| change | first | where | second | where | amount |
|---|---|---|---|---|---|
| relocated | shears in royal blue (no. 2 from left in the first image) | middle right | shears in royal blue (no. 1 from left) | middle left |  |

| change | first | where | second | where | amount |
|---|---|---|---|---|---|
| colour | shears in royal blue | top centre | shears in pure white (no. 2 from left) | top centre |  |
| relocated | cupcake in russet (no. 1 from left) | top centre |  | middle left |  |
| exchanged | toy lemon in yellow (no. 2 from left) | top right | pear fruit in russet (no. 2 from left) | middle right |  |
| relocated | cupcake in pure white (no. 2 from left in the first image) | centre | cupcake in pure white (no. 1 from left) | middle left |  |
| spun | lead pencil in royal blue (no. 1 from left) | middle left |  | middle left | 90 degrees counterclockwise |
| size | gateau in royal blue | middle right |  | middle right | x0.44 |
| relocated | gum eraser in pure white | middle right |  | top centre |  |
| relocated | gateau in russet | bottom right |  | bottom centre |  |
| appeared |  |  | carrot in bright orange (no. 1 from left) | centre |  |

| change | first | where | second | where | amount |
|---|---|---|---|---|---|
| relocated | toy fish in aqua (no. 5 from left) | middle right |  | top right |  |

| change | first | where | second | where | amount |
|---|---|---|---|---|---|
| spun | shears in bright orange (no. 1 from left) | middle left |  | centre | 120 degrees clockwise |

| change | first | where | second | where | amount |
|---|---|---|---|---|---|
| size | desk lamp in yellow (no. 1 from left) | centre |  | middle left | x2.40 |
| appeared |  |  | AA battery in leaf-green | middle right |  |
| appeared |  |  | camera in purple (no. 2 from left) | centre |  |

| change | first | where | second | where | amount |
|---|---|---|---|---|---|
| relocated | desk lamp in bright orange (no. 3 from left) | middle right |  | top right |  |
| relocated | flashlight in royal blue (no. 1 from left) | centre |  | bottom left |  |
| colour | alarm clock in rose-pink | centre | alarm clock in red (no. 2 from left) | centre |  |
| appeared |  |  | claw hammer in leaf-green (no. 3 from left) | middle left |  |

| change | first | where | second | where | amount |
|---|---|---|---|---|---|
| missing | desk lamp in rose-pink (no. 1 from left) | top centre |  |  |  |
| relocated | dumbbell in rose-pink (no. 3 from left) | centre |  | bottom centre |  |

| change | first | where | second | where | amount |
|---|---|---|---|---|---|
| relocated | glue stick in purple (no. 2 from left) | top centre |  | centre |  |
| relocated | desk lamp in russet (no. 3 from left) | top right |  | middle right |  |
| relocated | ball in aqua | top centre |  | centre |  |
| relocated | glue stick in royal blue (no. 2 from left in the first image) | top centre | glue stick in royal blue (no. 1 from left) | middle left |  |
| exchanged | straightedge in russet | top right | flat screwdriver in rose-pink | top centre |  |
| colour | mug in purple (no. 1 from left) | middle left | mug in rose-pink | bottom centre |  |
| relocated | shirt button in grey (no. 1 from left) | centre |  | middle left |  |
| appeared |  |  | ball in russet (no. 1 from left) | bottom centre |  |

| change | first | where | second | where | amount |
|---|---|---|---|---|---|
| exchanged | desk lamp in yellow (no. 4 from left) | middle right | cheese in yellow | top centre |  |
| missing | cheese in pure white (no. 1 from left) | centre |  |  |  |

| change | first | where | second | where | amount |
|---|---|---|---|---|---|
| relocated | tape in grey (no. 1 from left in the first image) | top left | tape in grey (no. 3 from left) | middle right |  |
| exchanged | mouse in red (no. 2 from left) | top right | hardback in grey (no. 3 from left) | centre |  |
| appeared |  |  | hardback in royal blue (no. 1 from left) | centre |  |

Exercise instructions: The records need to be set down again without a single difference.

Problem solution:
| change | first | where | second | where | amount |
|---|---|---|---|---|---|
| relocated | shears in royal blue (no. 2 from left in the first image) | middle right | shears in royal blue (no. 1 from left) | middle left |  |

| change | first | where | second | where | amount |
|---|---|---|---|---|---|
| colour | shears in royal blue | top centre | shears in pure white (no. 2 from left) | top centre |  |
| relocated | cupcake in russet (no. 1 from left) | top centre |  | middle left |  |
| exchanged | toy lemon in yellow (no. 2 from left) | top right | pear fruit in russet (no. 2 from left) | middle right |  |
| relocated | cupcake in pure white (no. 2 from left in the first image) | centre | cupcake in pure white (no. 1 from left) | middle left |  |
| spun | lead pencil in royal blue (no. 1 from left) | middle left |  | middle left | 90 degrees counterclockwise |
| size | gateau in royal blue | middle right |  | middle right | x0.44 |
| relocated | gum eraser in pure white | middle right |  | top centre |  |
| relocated | gateau in russet | bottom right |  | bottom centre |  |
| appeared |  |  | carrot in bright orange (no. 1 from left) | centre |  |

| change | first | where | second | where | amount |
|---|---|---|---|---|---|
| relocated | toy fish in aqua (no. 5 from left) | middle right |  | top right |  |

| change | first | where | second | where | amount |
|---|---|---|---|---|---|
| spun | shears in bright orange (no. 1 from left) | middle left |  | centre | 120 degrees clockwise |

| change | first | where | second | where | amount |
|---|---|---|---|---|---|
| size | desk lamp in yellow (no. 1 from left) | centre |  | middle left | x2.40 |
| appeared |  |  | AA battery in leaf-green | middle right |  |
| appeared |  |  | camera in purple (no. 2 from left) | centre |  |

| change | first | where | second | where | amount |
|---|---|---|---|---|---|
| relocated | desk lamp in bright orange (no. 3 from left) | middle right |  | top right |  |
| relocated | flashlight in royal blue (no. 1 from left) | centre |  | bottom left |  |
| colour | alarm clock in rose-pink | centre | alarm clock in red (no. 2 from left) | centre |  |
| appeared |  |  | claw hammer in leaf-green (no. 3 from left) | middle left |  |

| change | first | where | second | where | amount |
|---|---|---|---|---|---|
| missing | desk lamp in rose-pink (no. 1 from left) | top centre |  |  |  |
| relocated | dumbbell in rose-pink (no. 3 from left) | centre |  | bottom centre |  |

| change | first | where | second | where | amount |
|---|---|---|---|---|---|
| relocated | glue stick in purple (no. 2 from left) | top centre |  | centre |  |
| relocated | desk lamp in russet (no. 3 from left) | top right |  | middle right |  |
| relocated | ball in aqua | top centre |  | centre |  |
| relocated | glue stick in royal blue (no. 2 from left in the first image) | top centre | glue stick in royal blue (no. 1 from left) | middle left |  |
| exchanged | straightedge in russet | top right | flat screwdriver in rose-pink | top centre |  |
| colour | mug in purple (no. 1 from left) | middle left | mug in rose-pink | bottom centre |  |
| relocated | shirt button in grey (no. 1 from left) | centre |  | middle left |  |
| appeared |  |  | ball in russet (no. 1 from left) | bottom centre |  |

| change | first | where | second | where | amount |
|---|---|---|---|---|---|
| exchanged | desk lamp in yellow (no. 4 from left) | middle right | cheese in yellow | top centre |  |
| missing | cheese in pure white (no. 1 from left) | centre |  |  |  |

| change | first | where | second | where | amount |
|---|---|---|---|---|---|
| relocated | tape in grey (no. 1 from left in the first image) | top left | tape in grey (no. 3 from left) | middle right |  |
| exchanged | mouse in red (no. 2 from left) | top right | hardback in grey (no. 3 from left) | centre |  |
| appeared |  |  | hardback in royal blue (no. 1 from left) | centre |  |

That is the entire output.